- _THE TASK_
In the entries below, find the line containing "Segment: 'stroma'. Return". Copy it and all lines after it, exactly, through the end.

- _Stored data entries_
# # # # #
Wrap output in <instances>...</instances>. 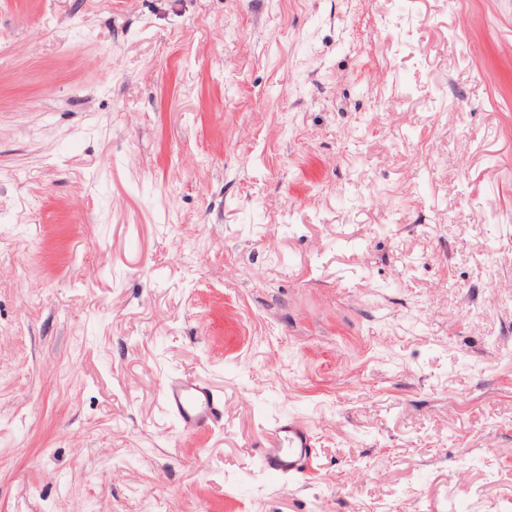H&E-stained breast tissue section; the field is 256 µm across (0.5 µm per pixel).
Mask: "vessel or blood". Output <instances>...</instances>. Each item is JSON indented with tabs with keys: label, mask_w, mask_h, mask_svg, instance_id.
Instances as JSON below:
<instances>
[{
	"label": "vessel or blood",
	"mask_w": 512,
	"mask_h": 512,
	"mask_svg": "<svg viewBox=\"0 0 512 512\" xmlns=\"http://www.w3.org/2000/svg\"><path fill=\"white\" fill-rule=\"evenodd\" d=\"M162 401L180 429L198 433L213 429L221 400L206 384L187 377H170L161 388ZM275 444L259 455L263 471L274 478L298 482L304 479L314 457L315 435L304 421L291 417L274 428Z\"/></svg>",
	"instance_id": "1"
}]
</instances>
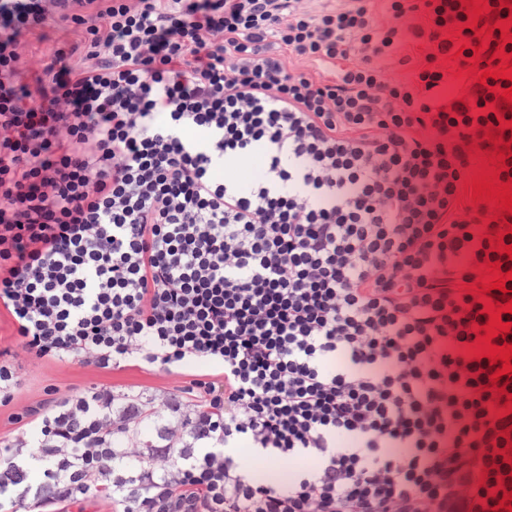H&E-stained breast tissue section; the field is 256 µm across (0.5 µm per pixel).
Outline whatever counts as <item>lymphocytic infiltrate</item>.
I'll use <instances>...</instances> for the list:
<instances>
[{
    "mask_svg": "<svg viewBox=\"0 0 512 512\" xmlns=\"http://www.w3.org/2000/svg\"><path fill=\"white\" fill-rule=\"evenodd\" d=\"M387 12L0 0V313L19 338L0 346V407L23 354L183 379L55 388L12 413L0 512H494L512 492V374L491 384L474 356L489 316L472 288L512 258L488 208L458 209L471 155L512 121V84L480 77L512 42L469 24L512 0ZM53 24L80 41L22 83V38ZM410 42L411 80H385ZM259 148L249 186L218 175ZM271 464L285 480L251 477Z\"/></svg>",
    "mask_w": 512,
    "mask_h": 512,
    "instance_id": "1",
    "label": "lymphocytic infiltrate"
}]
</instances>
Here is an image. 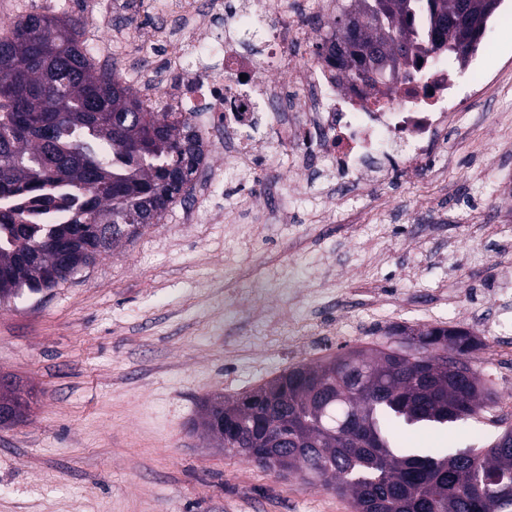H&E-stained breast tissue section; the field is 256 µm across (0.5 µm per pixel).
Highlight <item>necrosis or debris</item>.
Returning a JSON list of instances; mask_svg holds the SVG:
<instances>
[{"mask_svg":"<svg viewBox=\"0 0 512 512\" xmlns=\"http://www.w3.org/2000/svg\"><path fill=\"white\" fill-rule=\"evenodd\" d=\"M149 11L170 17L142 41L131 27L109 37L92 33L87 50L108 57L113 45L133 59L160 57L159 69L141 73L134 86L153 112H190L206 151L223 150L228 168L270 165L286 153L298 172L316 166L337 185L364 191L399 178L437 176L449 155V125L465 117L459 75L479 94L492 88L473 59L455 64L447 56L425 60L417 78L384 81L376 88L339 85L326 56L307 62L293 51L308 30L289 0H149ZM252 29L256 51L237 47V35ZM267 124L272 138L257 137Z\"/></svg>","mask_w":512,"mask_h":512,"instance_id":"1","label":"necrosis or debris"}]
</instances>
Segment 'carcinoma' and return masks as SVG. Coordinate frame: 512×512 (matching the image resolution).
Listing matches in <instances>:
<instances>
[{
  "mask_svg": "<svg viewBox=\"0 0 512 512\" xmlns=\"http://www.w3.org/2000/svg\"><path fill=\"white\" fill-rule=\"evenodd\" d=\"M461 0H336L334 38L316 45L336 56L338 81L372 86L413 78L440 49L464 60L503 0H468L480 25H456L436 42L441 21ZM82 22L30 13L0 36V304L59 286L112 250L94 226L110 224L130 240L145 218L160 222L198 172L202 140L182 112H151L115 72L84 49ZM52 124V140L35 124ZM64 212L57 224L31 214ZM68 250L70 270L48 281L26 259L35 250ZM367 350L365 370L345 372L349 352L298 364L233 400L202 402L203 429L265 470L288 461L308 485L331 487L352 512H512L484 478L512 477V429L487 448L446 454L397 448L389 425L445 427L493 403L475 366L482 343L462 329L404 330Z\"/></svg>",
  "mask_w": 512,
  "mask_h": 512,
  "instance_id": "carcinoma-1",
  "label": "carcinoma"
}]
</instances>
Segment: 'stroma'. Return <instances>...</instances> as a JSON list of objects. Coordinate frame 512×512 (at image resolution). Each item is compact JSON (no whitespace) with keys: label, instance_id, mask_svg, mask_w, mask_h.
Here are the masks:
<instances>
[{"label":"stroma","instance_id":"obj_1","mask_svg":"<svg viewBox=\"0 0 512 512\" xmlns=\"http://www.w3.org/2000/svg\"><path fill=\"white\" fill-rule=\"evenodd\" d=\"M30 13L150 33L143 0H0V27ZM493 99L448 130L437 181L352 195L289 157L217 187L194 178L161 223L57 288L0 306V375L35 395L0 427V512H351L310 487L214 447L202 399L230 398L302 362L369 348L388 331L461 326L512 335V0L488 24ZM498 404L447 428L394 426L402 448L455 452L512 427V359L480 352Z\"/></svg>","mask_w":512,"mask_h":512}]
</instances>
# # # # #
- _SOLVED EXERCISE_
Segment: 'stroma'. Return <instances>...</instances> as a JSON list of objects. Coordinate frame 512×512 (at image resolution). Each item is compact JSON (no whitespace) with keys: label, instance_id, mask_svg, mask_w, mask_h.
Here are the masks:
<instances>
[{"label":"stroma","instance_id":"obj_1","mask_svg":"<svg viewBox=\"0 0 512 512\" xmlns=\"http://www.w3.org/2000/svg\"><path fill=\"white\" fill-rule=\"evenodd\" d=\"M30 13L150 33L143 0H0V27ZM493 99L448 130L437 181L352 195L289 157L217 187L194 178L161 223L57 288L0 306V375L35 395L0 427V512H351L310 487L214 447L202 399L230 398L302 362L369 348L388 331L461 326L512 335V0L488 24ZM498 404L447 428L394 426L402 448L455 452L512 427V359L480 352Z\"/></svg>","mask_w":512,"mask_h":512}]
</instances>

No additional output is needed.